● Excerpted records

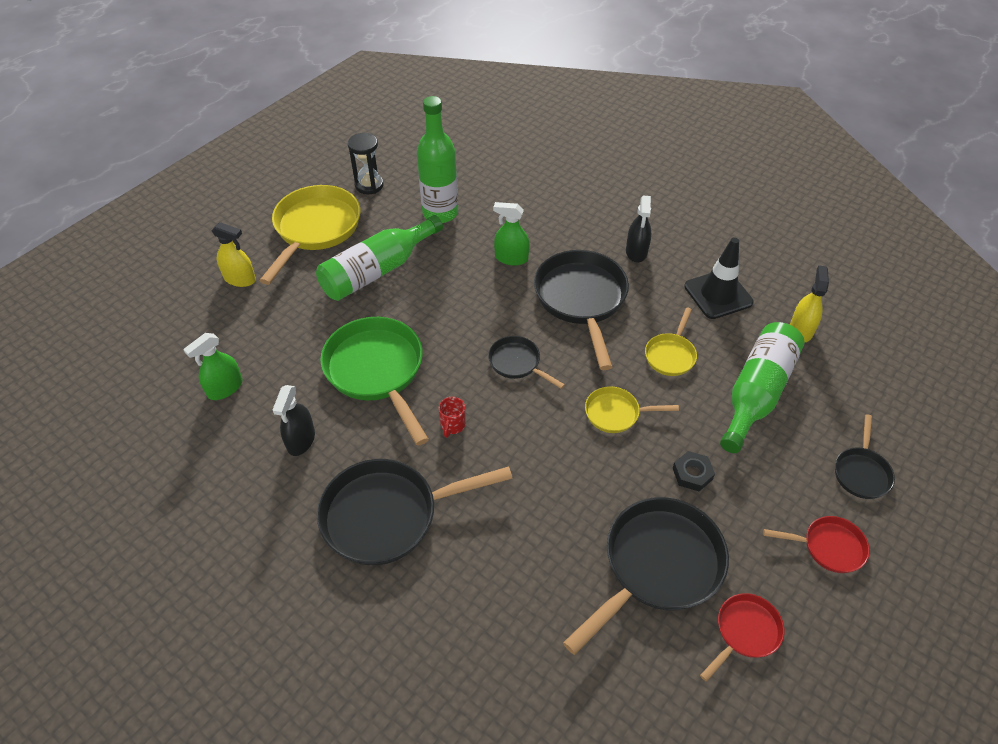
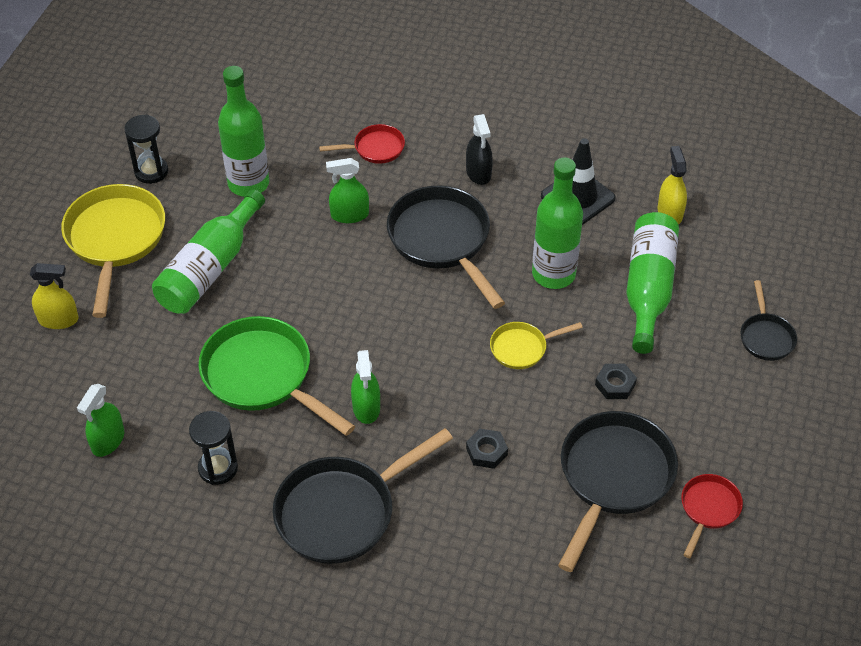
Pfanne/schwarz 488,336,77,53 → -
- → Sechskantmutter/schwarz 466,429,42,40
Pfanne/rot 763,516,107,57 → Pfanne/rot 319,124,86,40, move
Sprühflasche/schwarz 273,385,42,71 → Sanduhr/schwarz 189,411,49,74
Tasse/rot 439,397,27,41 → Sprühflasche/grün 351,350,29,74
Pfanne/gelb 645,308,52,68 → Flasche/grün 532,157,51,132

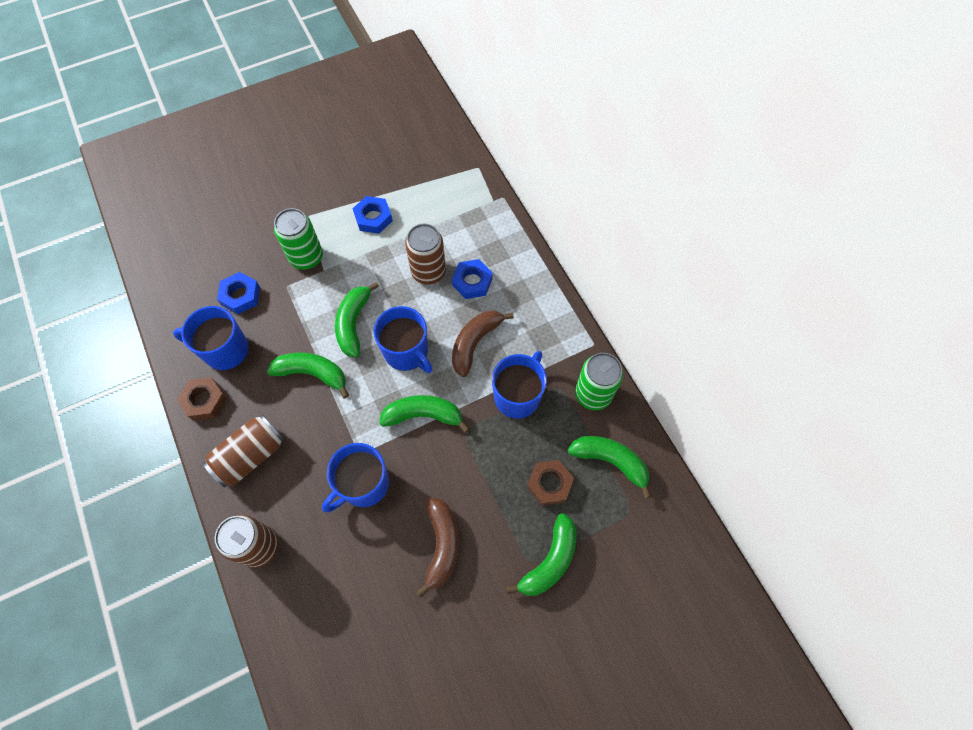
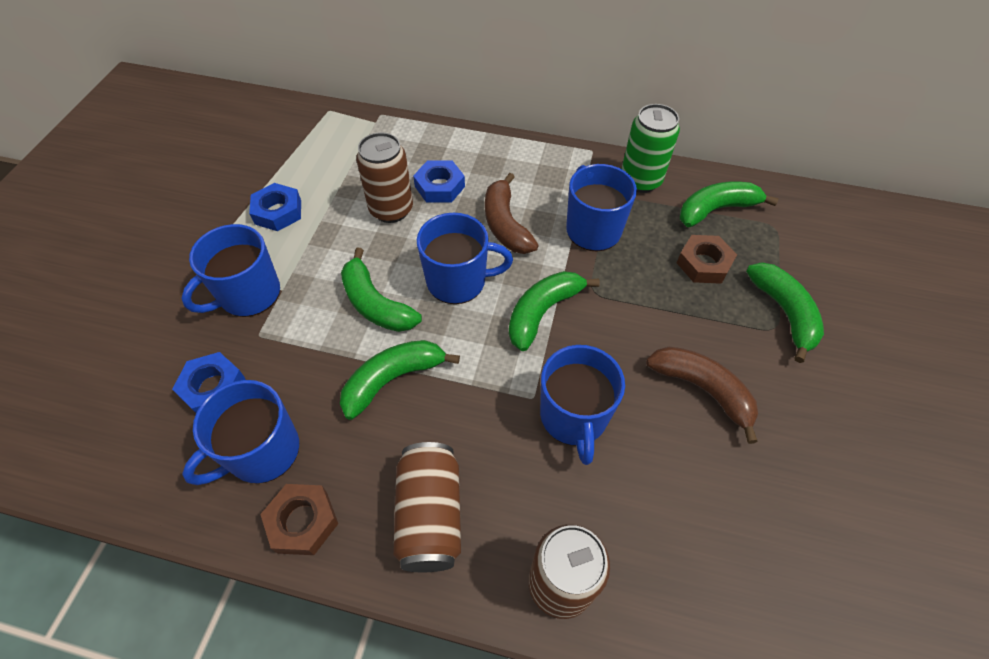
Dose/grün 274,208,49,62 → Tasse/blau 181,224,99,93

● Task directions
In the records, find every line that has the string "Sprühflasche" and copy it.

● Reply to the task
Sprühflasche/schwarz 273,385,42,71 → Sanduhr/schwarz 189,411,49,74
Tasse/rot 439,397,27,41 → Sprühflasche/grün 351,350,29,74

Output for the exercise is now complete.